━━━ Data for processing ━━━
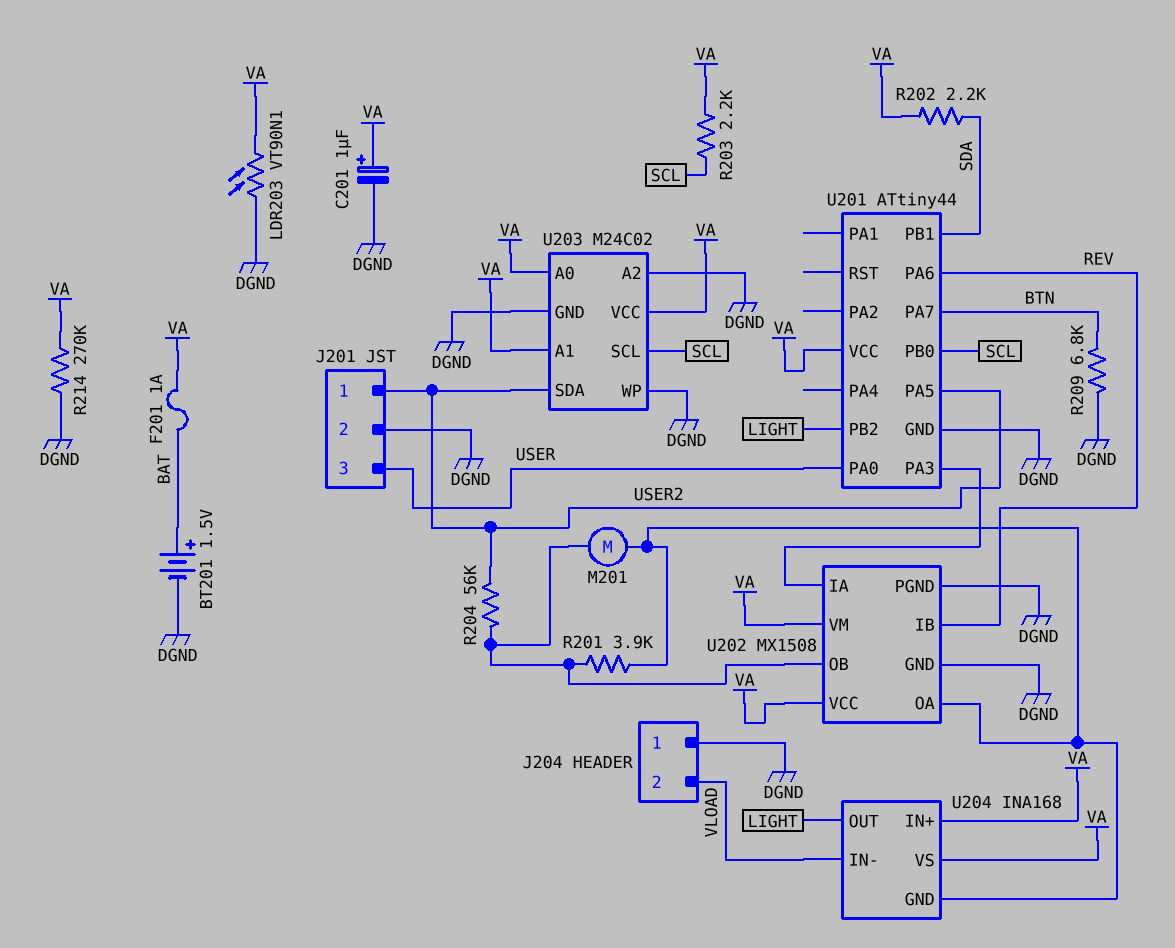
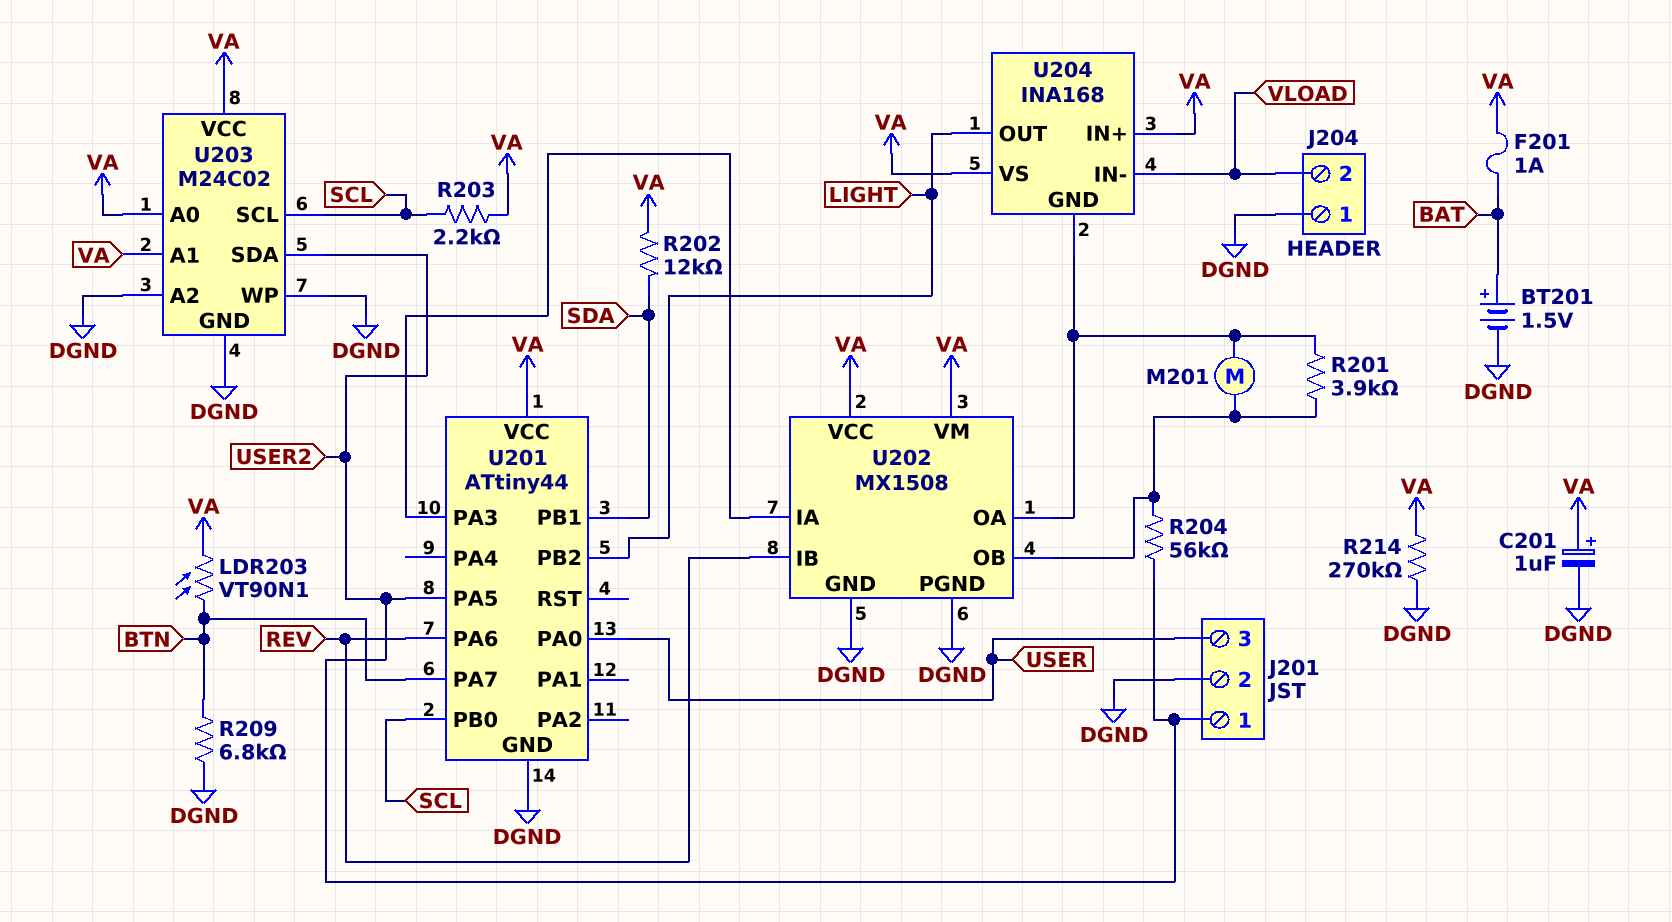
LDR203: VT90N1 (DGND, VA) -> VT90N1 (BTN, VA)
R202: 2.2k (SDA, VA) -> 12k (SDA, VA)

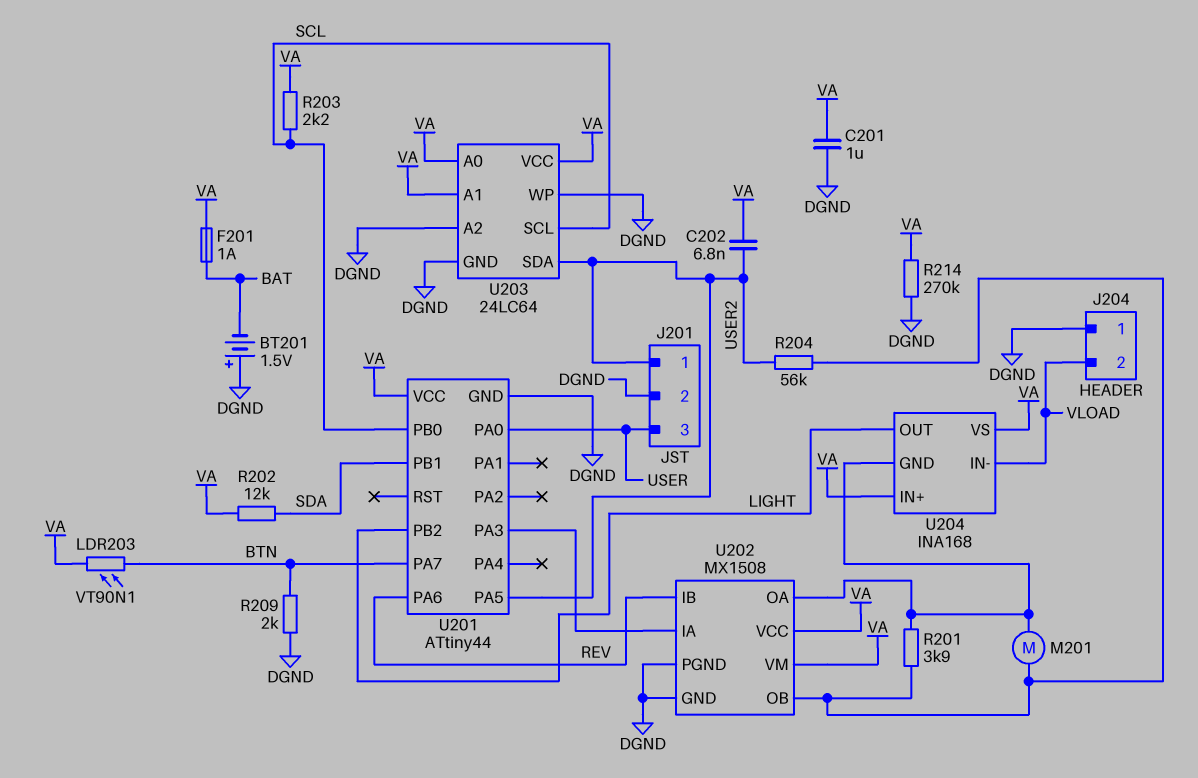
BT201: 1.5V (plus BAT, minus DGND) -> 1.5V (plus DGND, minus BAT)
C201: 1uF (plus VA, minus DGND) -> 1uF (DGND, VA)
C202: none -> 6.8nF (USER2, VA)
R209: 6.8k (BTN, DGND) -> 2k (BTN, DGND)
U203: M24C02 -> 24LC64

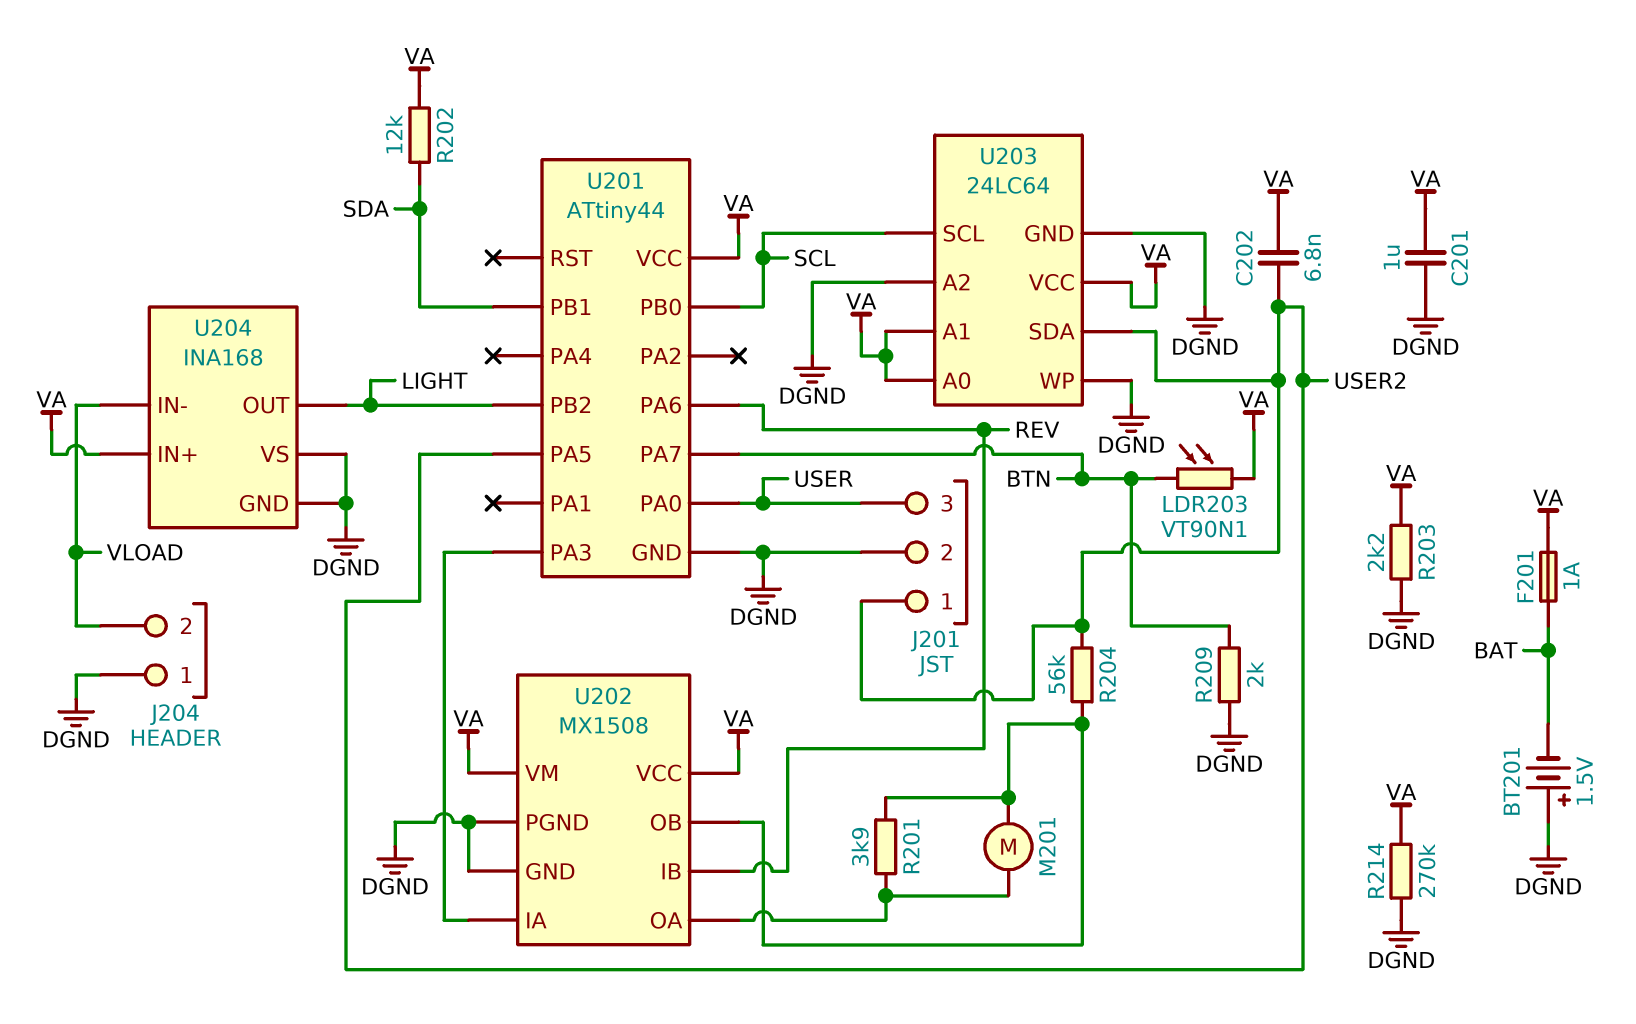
R203: 2.2k (SCL, VA) -> 2.2k (DGND, VA)
U204 pin GND: U202/OA -> DGND
U204 pin VS: VA -> DGND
━━━
§ **Task objective**
What you return must match the records above exactly, minus any images.

§ **Finished task**
LDR203: VT90N1 (DGND, VA) -> VT90N1 (BTN, VA)
R202: 2.2k (SDA, VA) -> 12k (SDA, VA)

BT201: 1.5V (plus BAT, minus DGND) -> 1.5V (plus DGND, minus BAT)
C201: 1uF (plus VA, minus DGND) -> 1uF (DGND, VA)
C202: none -> 6.8nF (USER2, VA)
R209: 6.8k (BTN, DGND) -> 2k (BTN, DGND)
U203: M24C02 -> 24LC64

R203: 2.2k (SCL, VA) -> 2.2k (DGND, VA)
U204 pin GND: U202/OA -> DGND
U204 pin VS: VA -> DGND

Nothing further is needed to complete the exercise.